Your task is to retype every entry exactly, omitting nothing.

*** Opening of Information supplied ***

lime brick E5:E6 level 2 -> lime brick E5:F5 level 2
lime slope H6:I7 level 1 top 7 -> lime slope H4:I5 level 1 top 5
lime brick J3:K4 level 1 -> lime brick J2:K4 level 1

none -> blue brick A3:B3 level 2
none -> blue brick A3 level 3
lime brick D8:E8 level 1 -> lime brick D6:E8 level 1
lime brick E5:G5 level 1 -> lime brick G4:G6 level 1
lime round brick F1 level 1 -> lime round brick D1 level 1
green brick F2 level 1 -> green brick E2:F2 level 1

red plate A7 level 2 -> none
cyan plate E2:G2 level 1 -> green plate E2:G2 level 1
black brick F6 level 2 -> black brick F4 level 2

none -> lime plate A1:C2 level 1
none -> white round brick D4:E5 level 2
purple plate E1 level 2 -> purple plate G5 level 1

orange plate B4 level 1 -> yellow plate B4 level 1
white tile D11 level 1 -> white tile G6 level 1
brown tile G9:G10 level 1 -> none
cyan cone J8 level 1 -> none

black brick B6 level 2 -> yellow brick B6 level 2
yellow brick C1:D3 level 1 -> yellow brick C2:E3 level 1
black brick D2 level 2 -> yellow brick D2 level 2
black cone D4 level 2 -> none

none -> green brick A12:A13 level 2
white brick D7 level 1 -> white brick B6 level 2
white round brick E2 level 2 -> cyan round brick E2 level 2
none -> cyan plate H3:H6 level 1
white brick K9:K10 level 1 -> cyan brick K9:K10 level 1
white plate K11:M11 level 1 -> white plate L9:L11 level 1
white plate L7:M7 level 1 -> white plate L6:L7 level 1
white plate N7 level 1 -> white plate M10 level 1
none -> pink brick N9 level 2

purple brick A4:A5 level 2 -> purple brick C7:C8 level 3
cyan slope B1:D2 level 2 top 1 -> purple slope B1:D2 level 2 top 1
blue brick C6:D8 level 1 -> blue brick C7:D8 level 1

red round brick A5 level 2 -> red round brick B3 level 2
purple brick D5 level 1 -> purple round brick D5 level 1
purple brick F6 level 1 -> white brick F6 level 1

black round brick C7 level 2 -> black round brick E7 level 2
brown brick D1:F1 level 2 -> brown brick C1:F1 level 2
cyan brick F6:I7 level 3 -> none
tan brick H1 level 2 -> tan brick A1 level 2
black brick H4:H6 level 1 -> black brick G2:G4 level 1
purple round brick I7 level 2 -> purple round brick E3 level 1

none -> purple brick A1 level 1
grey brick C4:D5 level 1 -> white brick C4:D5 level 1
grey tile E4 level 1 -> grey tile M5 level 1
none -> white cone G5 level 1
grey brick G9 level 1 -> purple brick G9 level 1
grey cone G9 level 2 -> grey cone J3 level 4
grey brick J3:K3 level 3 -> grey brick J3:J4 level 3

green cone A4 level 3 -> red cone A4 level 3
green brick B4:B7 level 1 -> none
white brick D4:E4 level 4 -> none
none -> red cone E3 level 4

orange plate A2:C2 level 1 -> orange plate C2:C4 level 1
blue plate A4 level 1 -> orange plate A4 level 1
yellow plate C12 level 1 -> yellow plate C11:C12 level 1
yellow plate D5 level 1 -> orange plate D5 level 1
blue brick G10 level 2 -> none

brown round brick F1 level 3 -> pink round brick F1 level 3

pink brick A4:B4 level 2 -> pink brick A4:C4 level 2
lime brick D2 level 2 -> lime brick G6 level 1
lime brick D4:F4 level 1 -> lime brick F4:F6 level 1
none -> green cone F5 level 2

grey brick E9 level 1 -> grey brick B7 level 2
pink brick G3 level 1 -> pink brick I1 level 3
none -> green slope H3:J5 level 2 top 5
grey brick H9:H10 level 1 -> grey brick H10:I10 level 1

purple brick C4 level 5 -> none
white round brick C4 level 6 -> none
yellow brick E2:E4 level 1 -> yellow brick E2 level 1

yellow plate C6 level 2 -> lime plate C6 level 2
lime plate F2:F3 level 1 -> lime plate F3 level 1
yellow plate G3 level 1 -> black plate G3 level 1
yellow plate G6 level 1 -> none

*** Close of Information supplied ***

### [Answer box]
lime brick E5:E6 level 2 -> lime brick E5:F5 level 2
lime slope H6:I7 level 1 top 7 -> lime slope H4:I5 level 1 top 5
lime brick J3:K4 level 1 -> lime brick J2:K4 level 1

none -> blue brick A3:B3 level 2
none -> blue brick A3 level 3
lime brick D8:E8 level 1 -> lime brick D6:E8 level 1
lime brick E5:G5 level 1 -> lime brick G4:G6 level 1
lime round brick F1 level 1 -> lime round brick D1 level 1
green brick F2 level 1 -> green brick E2:F2 level 1

red plate A7 level 2 -> none
cyan plate E2:G2 level 1 -> green plate E2:G2 level 1
black brick F6 level 2 -> black brick F4 level 2

none -> lime plate A1:C2 level 1
none -> white round brick D4:E5 level 2
purple plate E1 level 2 -> purple plate G5 level 1

orange plate B4 level 1 -> yellow plate B4 level 1
white tile D11 level 1 -> white tile G6 level 1
brown tile G9:G10 level 1 -> none
cyan cone J8 level 1 -> none

black brick B6 level 2 -> yellow brick B6 level 2
yellow brick C1:D3 level 1 -> yellow brick C2:E3 level 1
black brick D2 level 2 -> yellow brick D2 level 2
black cone D4 level 2 -> none

none -> green brick A12:A13 level 2
white brick D7 level 1 -> white brick B6 level 2
white round brick E2 level 2 -> cyan round brick E2 level 2
none -> cyan plate H3:H6 level 1
white brick K9:K10 level 1 -> cyan brick K9:K10 level 1
white plate K11:M11 level 1 -> white plate L9:L11 level 1
white plate L7:M7 level 1 -> white plate L6:L7 level 1
white plate N7 level 1 -> white plate M10 level 1
none -> pink brick N9 level 2

purple brick A4:A5 level 2 -> purple brick C7:C8 level 3
cyan slope B1:D2 level 2 top 1 -> purple slope B1:D2 level 2 top 1
blue brick C6:D8 level 1 -> blue brick C7:D8 level 1

red round brick A5 level 2 -> red round brick B3 level 2
purple brick D5 level 1 -> purple round brick D5 level 1
purple brick F6 level 1 -> white brick F6 level 1

black round brick C7 level 2 -> black round brick E7 level 2
brown brick D1:F1 level 2 -> brown brick C1:F1 level 2
cyan brick F6:I7 level 3 -> none
tan brick H1 level 2 -> tan brick A1 level 2
black brick H4:H6 level 1 -> black brick G2:G4 level 1
purple round brick I7 level 2 -> purple round brick E3 level 1

none -> purple brick A1 level 1
grey brick C4:D5 level 1 -> white brick C4:D5 level 1
grey tile E4 level 1 -> grey tile M5 level 1
none -> white cone G5 level 1
grey brick G9 level 1 -> purple brick G9 level 1
grey cone G9 level 2 -> grey cone J3 level 4
grey brick J3:K3 level 3 -> grey brick J3:J4 level 3

green cone A4 level 3 -> red cone A4 level 3
green brick B4:B7 level 1 -> none
white brick D4:E4 level 4 -> none
none -> red cone E3 level 4

orange plate A2:C2 level 1 -> orange plate C2:C4 level 1
blue plate A4 level 1 -> orange plate A4 level 1
yellow plate C12 level 1 -> yellow plate C11:C12 level 1
yellow plate D5 level 1 -> orange plate D5 level 1
blue brick G10 level 2 -> none

brown round brick F1 level 3 -> pink round brick F1 level 3

pink brick A4:B4 level 2 -> pink brick A4:C4 level 2
lime brick D2 level 2 -> lime brick G6 level 1
lime brick D4:F4 level 1 -> lime brick F4:F6 level 1
none -> green cone F5 level 2

grey brick E9 level 1 -> grey brick B7 level 2
pink brick G3 level 1 -> pink brick I1 level 3
none -> green slope H3:J5 level 2 top 5
grey brick H9:H10 level 1 -> grey brick H10:I10 level 1

purple brick C4 level 5 -> none
white round brick C4 level 6 -> none
yellow brick E2:E4 level 1 -> yellow brick E2 level 1

yellow plate C6 level 2 -> lime plate C6 level 2
lime plate F2:F3 level 1 -> lime plate F3 level 1
yellow plate G3 level 1 -> black plate G3 level 1
yellow plate G6 level 1 -> none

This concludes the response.